**WORK TASK:** I need every line from the start of the material below up to and including the line containing "none -> orange slope H3:I3 level 1 top I", restated exactly, with the pictures omitted.

**INPUT DATA:**
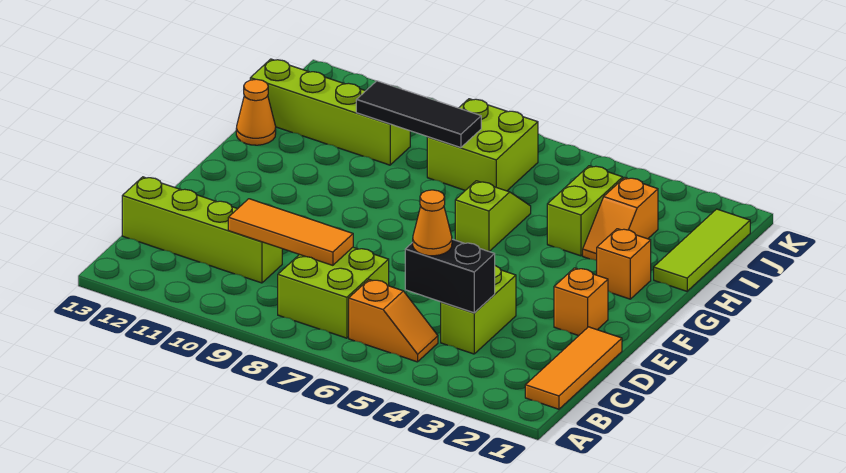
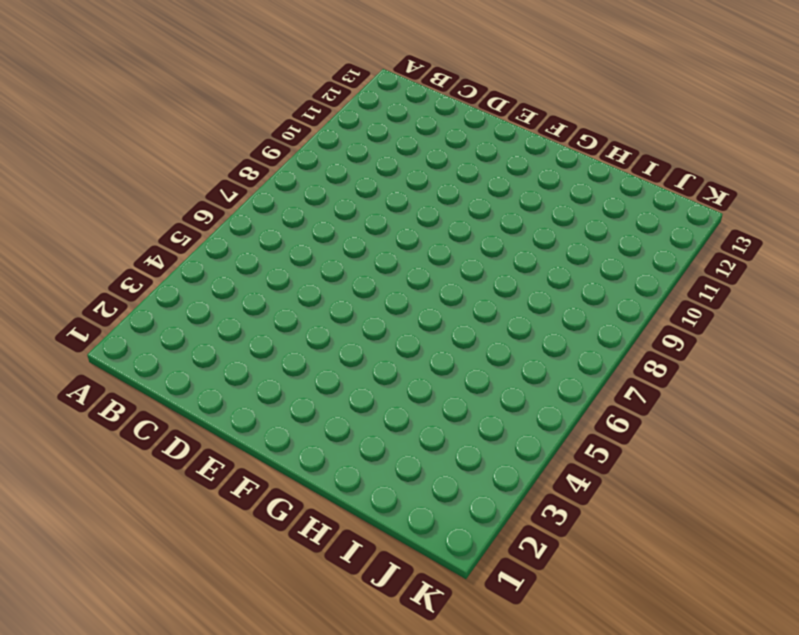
none -> orange tile B1:D1 level 1
none -> orange slope B5:B6 level 1 top 6
none -> lime brick B7:C8 level 1

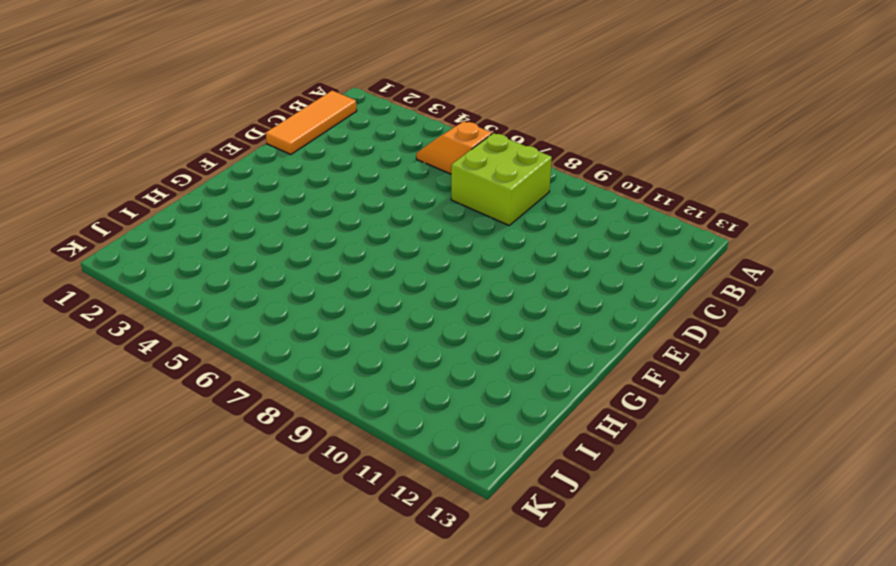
none -> lime brick C4:D4 level 1
none -> lime brick C10:C13 level 1
none -> orange brick E2 level 1

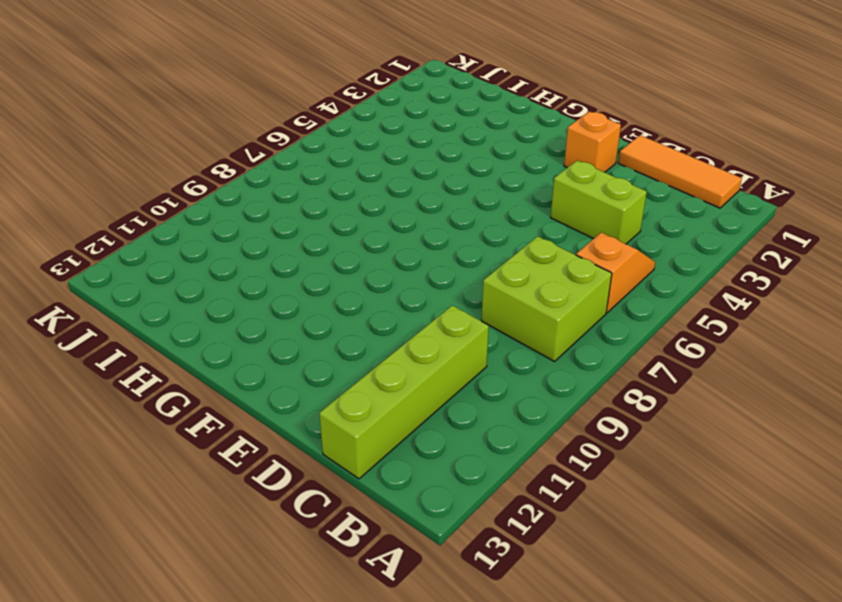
none -> orange brick G2 level 1
none -> lime slope G6:H6 level 1 top G
none -> lime tile H1:J1 level 1

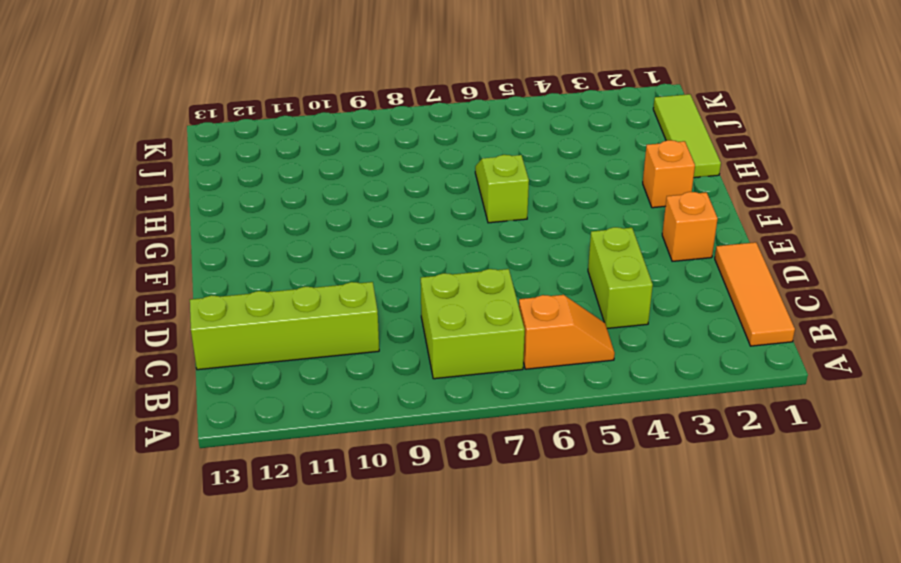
none -> orange slope H3:I3 level 1 top I
none -> lime brick H4:I4 level 1
none -> orange cone H13 level 1

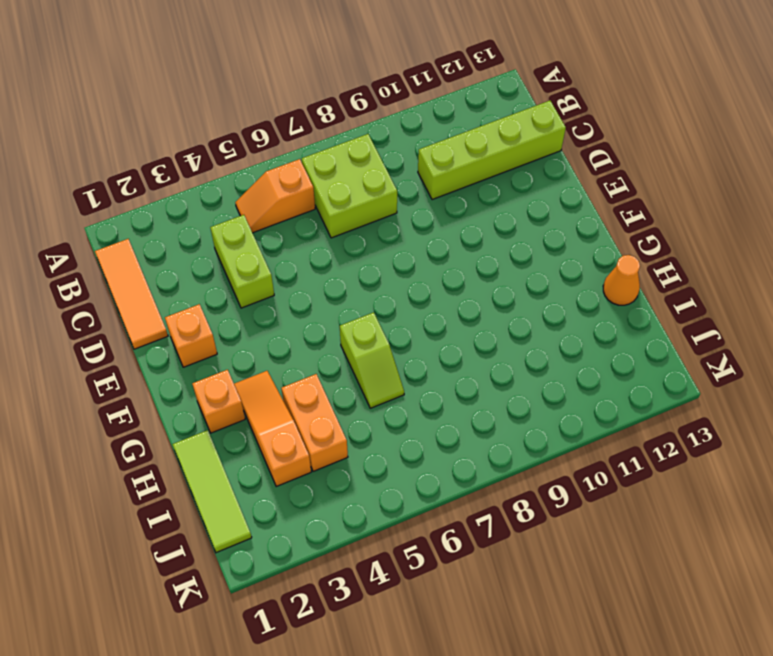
orange slope G3:I3 level 1 top I -> orange slope H3:I3 level 1 top I
orange brick H4:I4 level 1 -> lime brick H4:I4 level 1
none -> lime brick I7:J8 level 1
none -> lime brick I10:I13 level 1
none -> black brick C4:C5 level 2

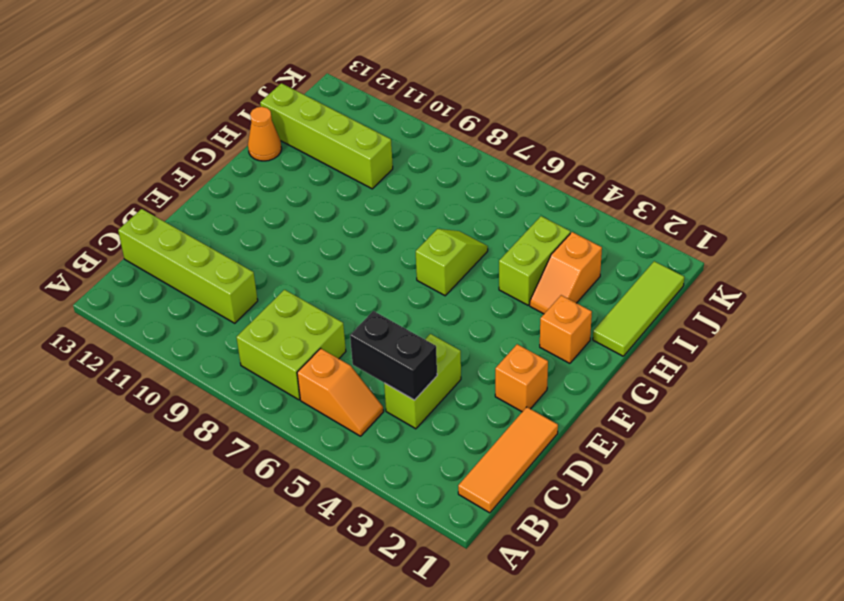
none -> lime brick I7:J8 level 1
none -> orange tile C8:C10 level 2
none -> black tile I8:I10 level 2

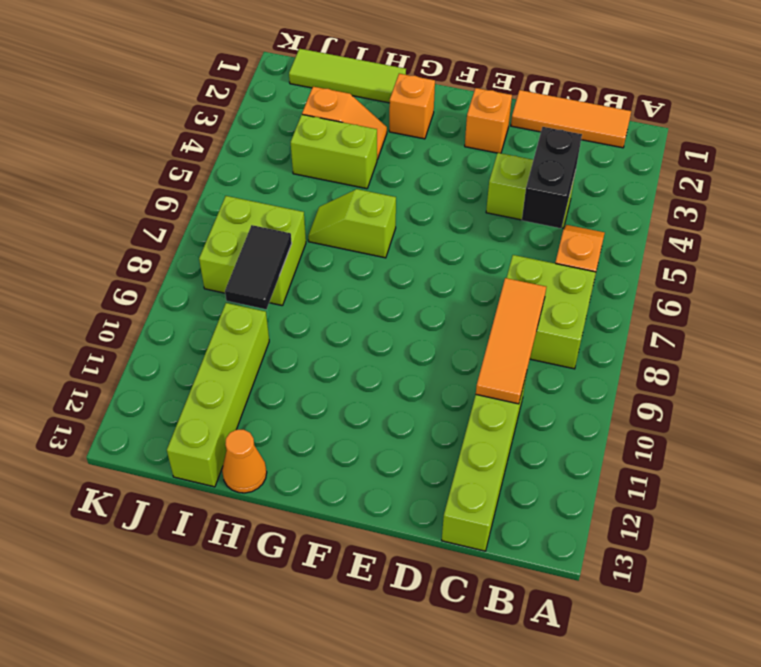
black tile I8:I9 level 2 -> black tile I8:I10 level 2
none -> orange cone C5 level 3

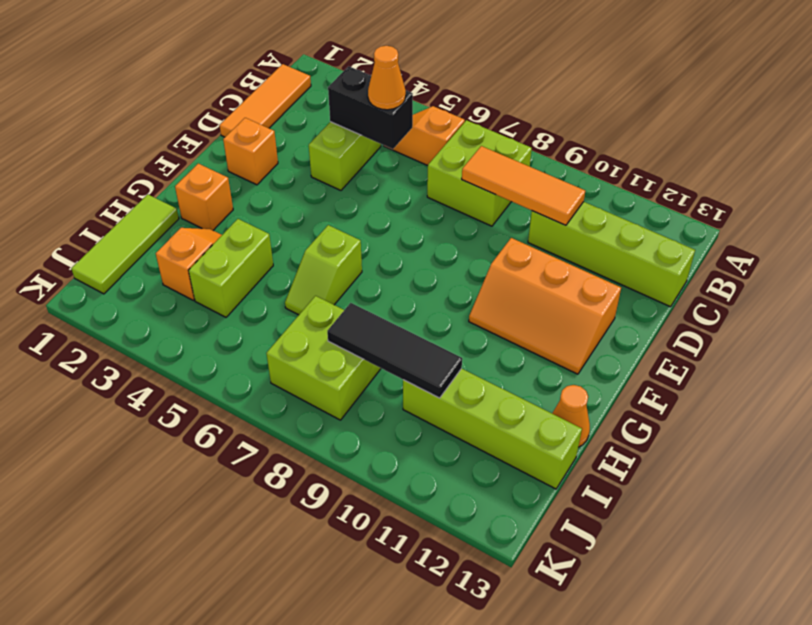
orange slope E10:F12 level 1 top E -> none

**RESPONSE TO THIS EXERCISE:**
none -> orange tile B1:D1 level 1
none -> orange slope B5:B6 level 1 top 6
none -> lime brick B7:C8 level 1

none -> lime brick C4:D4 level 1
none -> lime brick C10:C13 level 1
none -> orange brick E2 level 1

none -> orange brick G2 level 1
none -> lime slope G6:H6 level 1 top G
none -> lime tile H1:J1 level 1

none -> orange slope H3:I3 level 1 top I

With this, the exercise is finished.